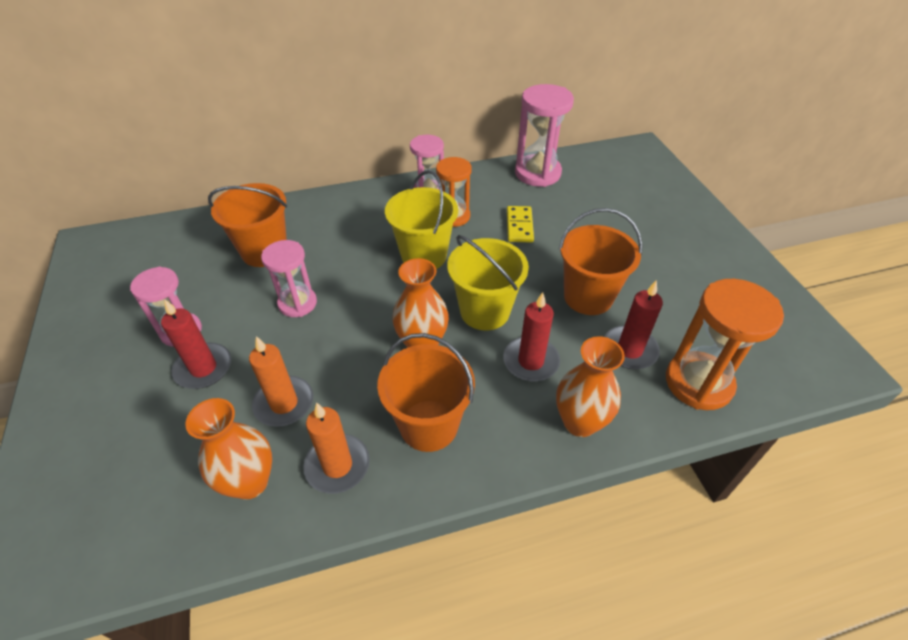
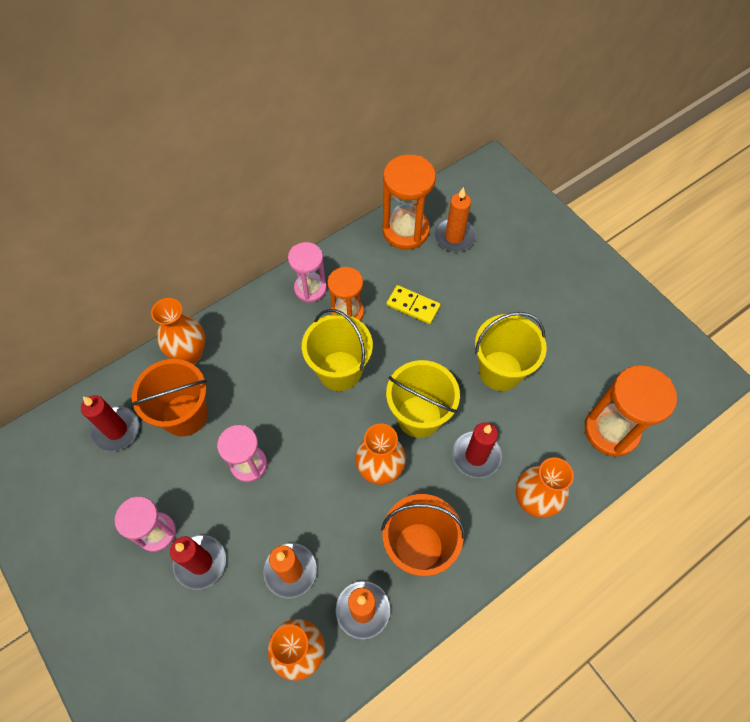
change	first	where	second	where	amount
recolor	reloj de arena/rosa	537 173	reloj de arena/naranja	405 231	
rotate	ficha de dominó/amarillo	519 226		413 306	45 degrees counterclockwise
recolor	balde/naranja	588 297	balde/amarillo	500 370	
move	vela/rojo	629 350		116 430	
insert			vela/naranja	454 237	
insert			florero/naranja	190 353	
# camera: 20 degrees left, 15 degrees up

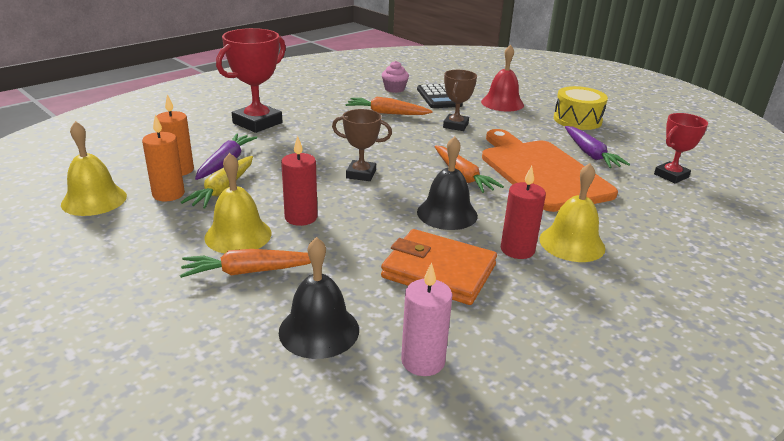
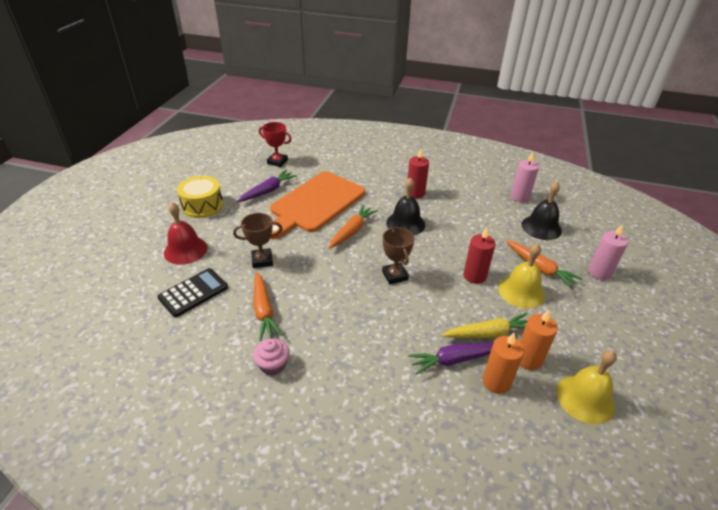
change	first	where	second	where	amount
delete	trofeo/rojo	257 123			
move	magdalena/rosa	394 89		273 365	
delete	campana/amarillo	572 243			
delete	cartera/naranja	439 271			
insert			vela/rosa	599 273	
# camera: 120 degrees left, 10 degrees up

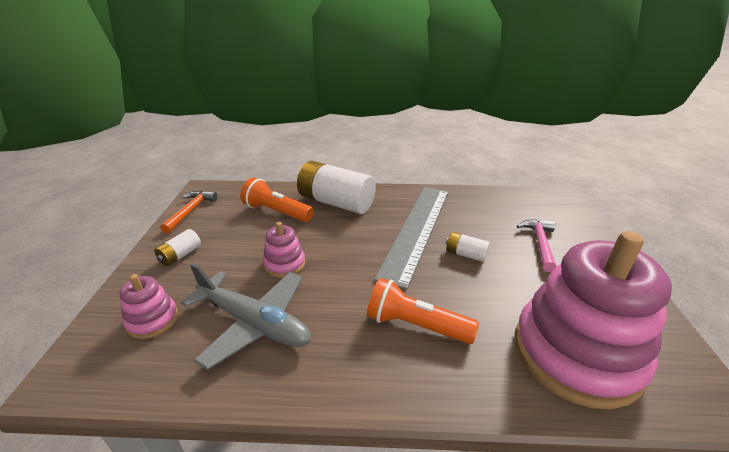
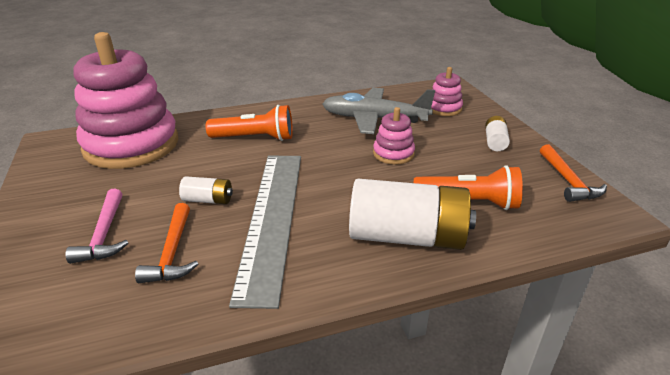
change	first	where	second	where	amount
insert			martillo/naranja	172 253	
# camera: 160 degrees right, 0 degrees up

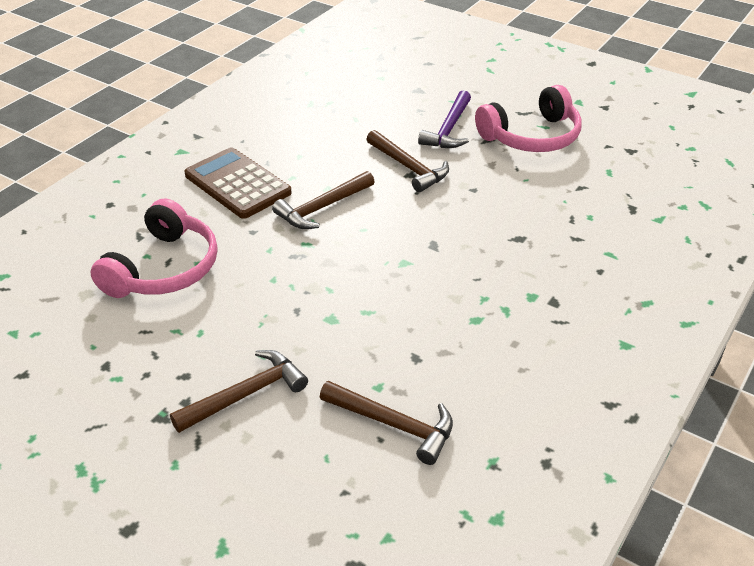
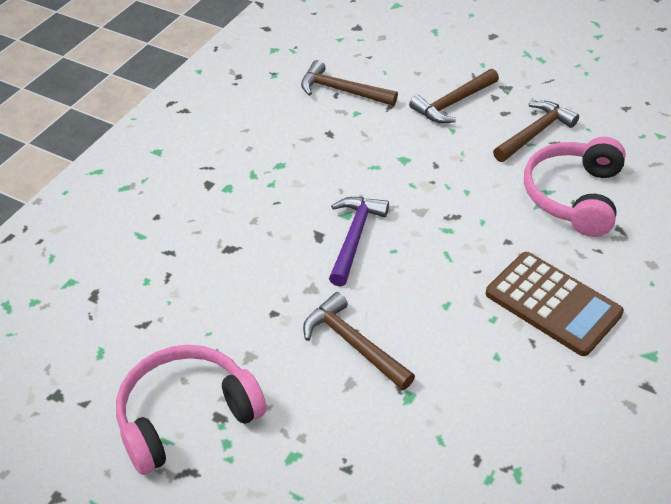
change	first	where	second	where	amount
move	martillo/morado	449 129		354 238	
move	martillo/marrón	322 208		534 133	
# camera: 175 degrees right, 5 degrees up

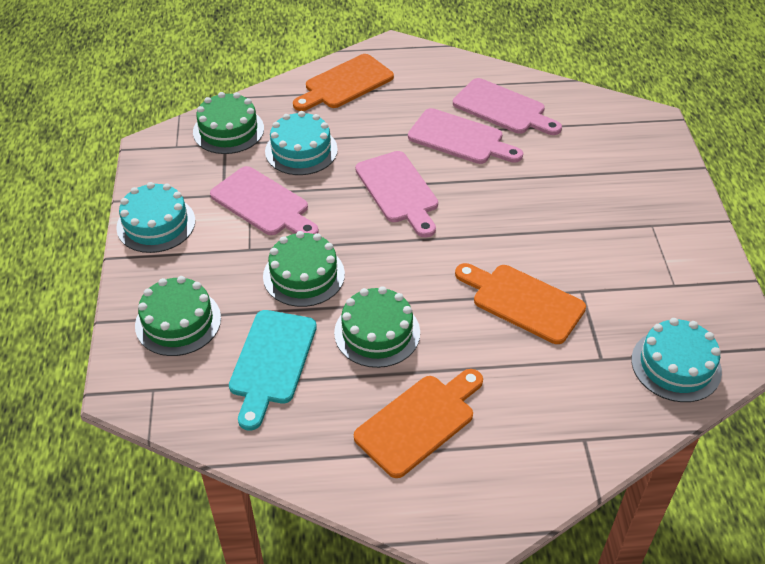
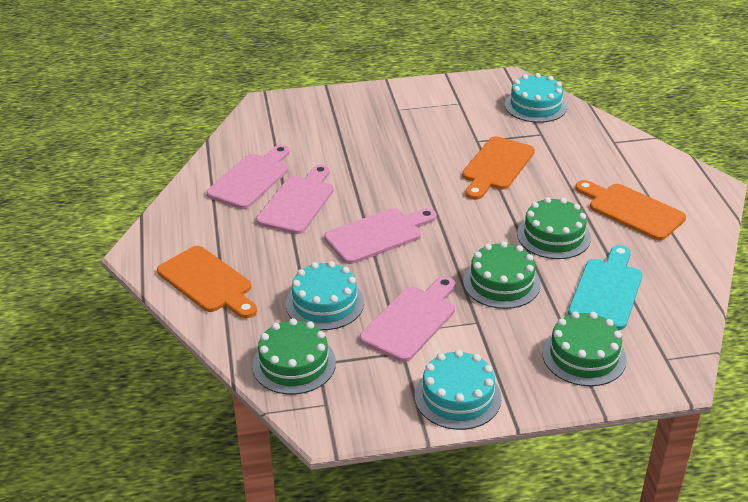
change	first	where	second	where	amount
rotate	tabla de cortar/turquesa	271 362		607 290	75 degrees counterclockwise
# camera: 95 degrees left, 10 degrees down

Description of the task: Could the listing above be printed again in full, with every picture omitted?

Task output:
change	first	where	second	where	amount
recolor	reloj de arena/rosa	537 173	reloj de arena/naranja	405 231	
rotate	ficha de dominó/amarillo	519 226		413 306	45 degrees counterclockwise
recolor	balde/naranja	588 297	balde/amarillo	500 370	
move	vela/rojo	629 350		116 430	
insert			vela/naranja	454 237	
insert			florero/naranja	190 353	
# camera: 20 degrees left, 15 degrees up

change	first	where	second	where	amount
delete	trofeo/rojo	257 123			
move	magdalena/rosa	394 89		273 365	
delete	campana/amarillo	572 243			
delete	cartera/naranja	439 271			
insert			vela/rosa	599 273	
# camera: 120 degrees left, 10 degrees up

change	first	where	second	where	amount
insert			martillo/naranja	172 253	
# camera: 160 degrees right, 0 degrees up

change	first	where	second	where	amount
move	martillo/morado	449 129		354 238	
move	martillo/marrón	322 208		534 133	
# camera: 175 degrees right, 5 degrees up

change	first	where	second	where	amount
rotate	tabla de cortar/turquesa	271 362		607 290	75 degrees counterclockwise
# camera: 95 degrees left, 10 degrees down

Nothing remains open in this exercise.